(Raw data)
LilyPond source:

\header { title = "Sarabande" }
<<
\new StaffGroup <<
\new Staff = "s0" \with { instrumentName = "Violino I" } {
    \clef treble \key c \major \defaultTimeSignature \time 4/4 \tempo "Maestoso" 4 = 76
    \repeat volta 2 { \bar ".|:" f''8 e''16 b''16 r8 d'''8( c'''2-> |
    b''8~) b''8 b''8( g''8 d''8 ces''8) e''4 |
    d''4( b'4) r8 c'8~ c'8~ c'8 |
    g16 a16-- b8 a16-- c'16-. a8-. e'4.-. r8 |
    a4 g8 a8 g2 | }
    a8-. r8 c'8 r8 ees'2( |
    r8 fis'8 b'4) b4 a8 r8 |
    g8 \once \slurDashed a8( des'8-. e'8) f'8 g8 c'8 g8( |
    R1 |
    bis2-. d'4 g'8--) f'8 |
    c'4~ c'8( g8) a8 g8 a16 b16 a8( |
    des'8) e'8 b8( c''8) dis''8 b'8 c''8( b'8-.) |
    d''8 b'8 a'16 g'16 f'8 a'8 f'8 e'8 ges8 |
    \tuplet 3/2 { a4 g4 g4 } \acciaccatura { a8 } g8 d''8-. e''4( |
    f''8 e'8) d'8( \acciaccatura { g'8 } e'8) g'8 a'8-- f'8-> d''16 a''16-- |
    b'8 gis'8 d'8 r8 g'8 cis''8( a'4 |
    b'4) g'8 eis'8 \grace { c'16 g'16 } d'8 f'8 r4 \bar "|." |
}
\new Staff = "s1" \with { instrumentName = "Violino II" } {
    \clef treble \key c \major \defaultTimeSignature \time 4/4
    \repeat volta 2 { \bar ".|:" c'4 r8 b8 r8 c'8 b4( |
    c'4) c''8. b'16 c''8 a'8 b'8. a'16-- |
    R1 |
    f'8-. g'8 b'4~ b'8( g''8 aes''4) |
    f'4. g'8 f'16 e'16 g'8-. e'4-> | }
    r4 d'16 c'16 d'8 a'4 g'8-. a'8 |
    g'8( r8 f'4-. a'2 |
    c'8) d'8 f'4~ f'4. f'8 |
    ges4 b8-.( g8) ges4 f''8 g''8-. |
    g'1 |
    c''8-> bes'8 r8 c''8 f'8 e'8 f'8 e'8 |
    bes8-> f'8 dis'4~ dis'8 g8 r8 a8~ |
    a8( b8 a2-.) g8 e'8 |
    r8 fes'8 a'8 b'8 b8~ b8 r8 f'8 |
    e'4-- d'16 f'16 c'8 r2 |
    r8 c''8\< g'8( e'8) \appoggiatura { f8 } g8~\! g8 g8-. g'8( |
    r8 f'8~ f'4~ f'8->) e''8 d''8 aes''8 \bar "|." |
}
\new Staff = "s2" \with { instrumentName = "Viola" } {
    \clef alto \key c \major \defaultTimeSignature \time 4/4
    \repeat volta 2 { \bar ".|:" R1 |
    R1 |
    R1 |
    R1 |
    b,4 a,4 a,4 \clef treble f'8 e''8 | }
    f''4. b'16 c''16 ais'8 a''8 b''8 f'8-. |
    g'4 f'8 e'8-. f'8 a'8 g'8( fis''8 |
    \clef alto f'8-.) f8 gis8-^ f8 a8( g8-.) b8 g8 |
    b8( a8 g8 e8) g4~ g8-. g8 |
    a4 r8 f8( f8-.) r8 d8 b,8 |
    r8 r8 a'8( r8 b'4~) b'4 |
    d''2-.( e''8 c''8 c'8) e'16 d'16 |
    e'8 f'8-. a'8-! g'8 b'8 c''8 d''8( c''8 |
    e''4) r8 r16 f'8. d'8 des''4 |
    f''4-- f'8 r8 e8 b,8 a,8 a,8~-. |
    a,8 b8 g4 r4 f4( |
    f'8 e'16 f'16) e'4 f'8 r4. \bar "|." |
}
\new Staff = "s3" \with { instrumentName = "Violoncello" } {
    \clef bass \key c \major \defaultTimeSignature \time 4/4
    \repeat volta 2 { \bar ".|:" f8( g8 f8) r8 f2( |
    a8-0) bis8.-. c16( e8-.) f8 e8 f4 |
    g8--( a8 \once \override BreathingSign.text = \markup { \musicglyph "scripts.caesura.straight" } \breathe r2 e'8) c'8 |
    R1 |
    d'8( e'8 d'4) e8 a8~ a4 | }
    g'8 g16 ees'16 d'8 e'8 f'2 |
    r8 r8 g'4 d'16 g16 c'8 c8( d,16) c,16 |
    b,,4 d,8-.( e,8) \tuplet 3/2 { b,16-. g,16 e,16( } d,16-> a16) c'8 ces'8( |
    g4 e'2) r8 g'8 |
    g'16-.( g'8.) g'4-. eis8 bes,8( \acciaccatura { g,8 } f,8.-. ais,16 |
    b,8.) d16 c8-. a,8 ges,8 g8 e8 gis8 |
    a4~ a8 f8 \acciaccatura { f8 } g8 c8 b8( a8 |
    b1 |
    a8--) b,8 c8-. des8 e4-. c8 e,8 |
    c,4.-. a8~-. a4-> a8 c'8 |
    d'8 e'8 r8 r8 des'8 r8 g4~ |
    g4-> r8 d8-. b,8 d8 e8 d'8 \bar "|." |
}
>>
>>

GIVEN PROBLEM. Count the lines in the data that contain the string "treble", where uppercase and lowercase letters count as different. Reply with the number only.

COMPLETED EXERCISE. 3